[[ Data provided open ]]
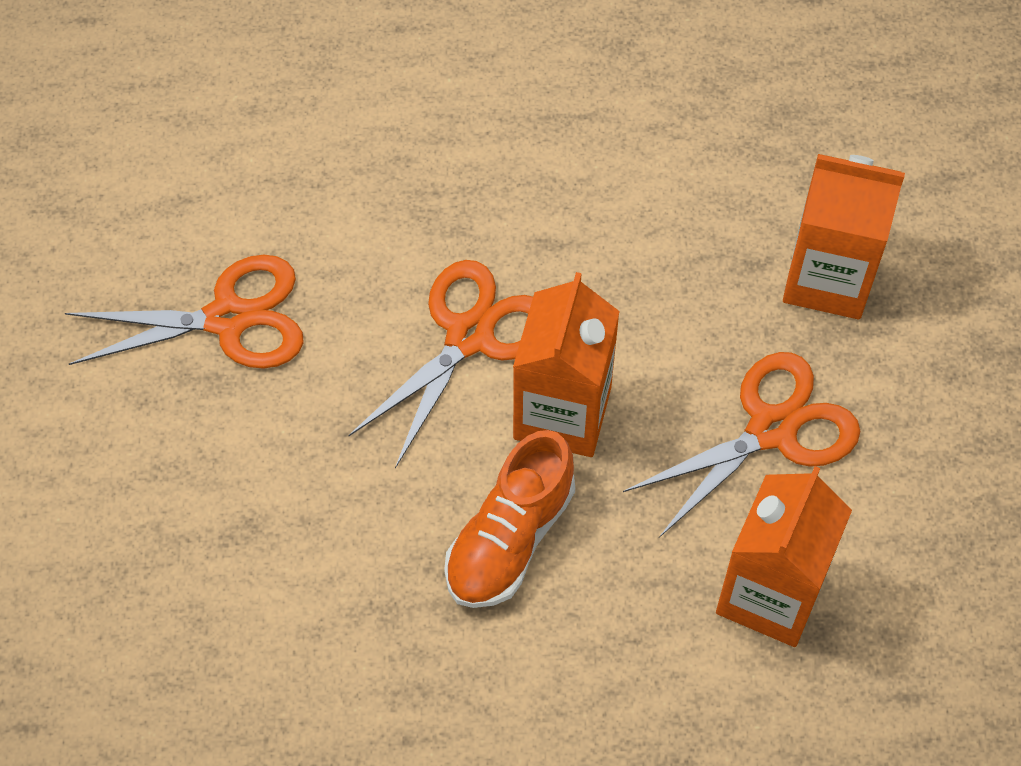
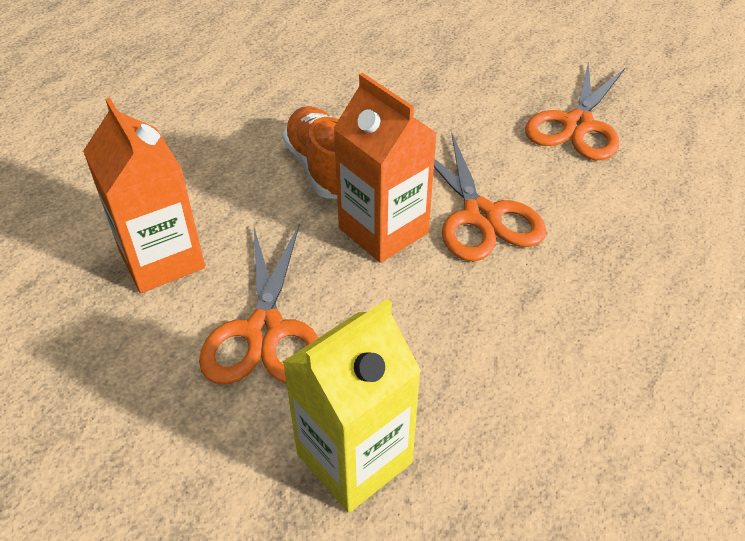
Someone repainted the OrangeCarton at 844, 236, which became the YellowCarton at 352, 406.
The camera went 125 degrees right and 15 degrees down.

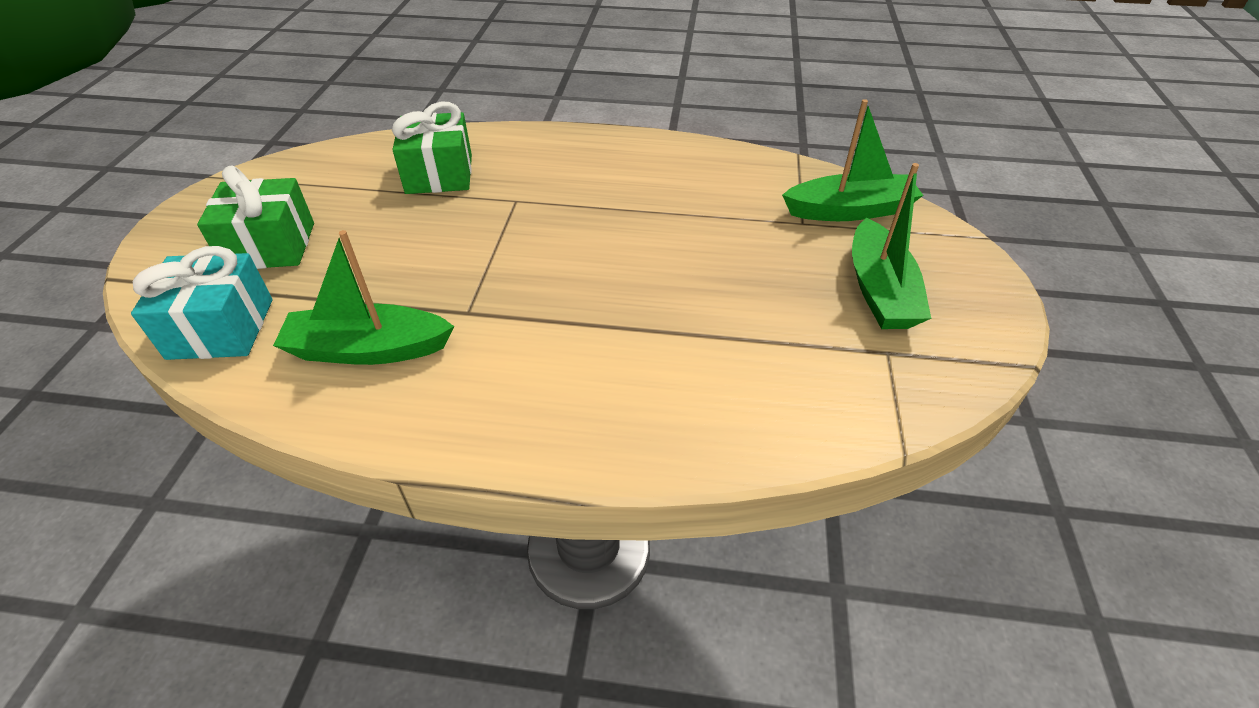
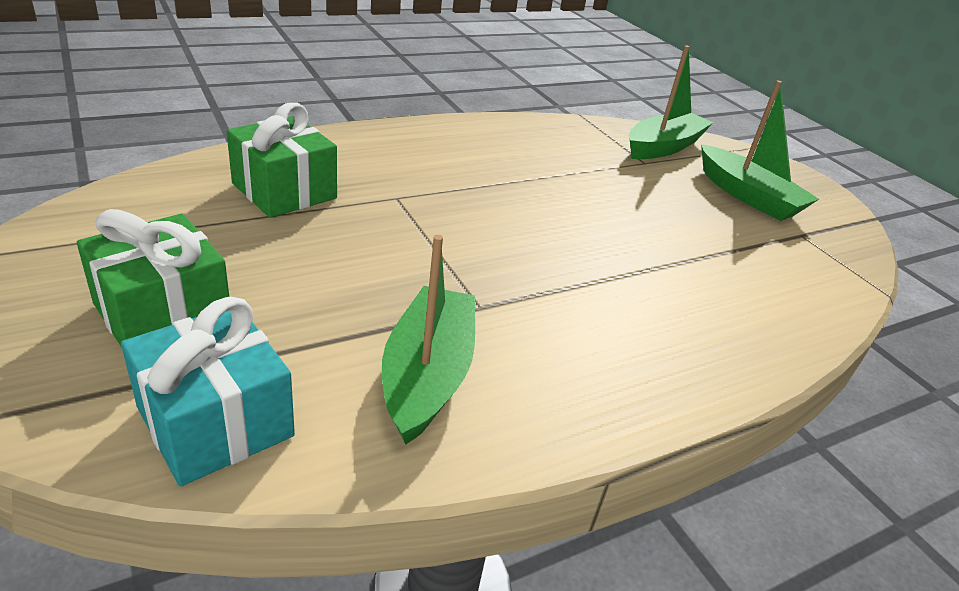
Someone rotated the GreenBoat at 363, 297 by 135 degrees clockwise.
The camera went 40 degrees left and 10 degrees down.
[[ Data provided closed ]]
#### Work task:
Copy every line above exactly, leaving no picture in the copy.

#### Solution for this task:
Someone repainted the OrangeCarton at 844, 236, which became the YellowCarton at 352, 406.
The camera went 125 degrees right and 15 degrees down.

Someone rotated the GreenBoat at 363, 297 by 135 degrees clockwise.
The camera went 40 degrees left and 10 degrees down.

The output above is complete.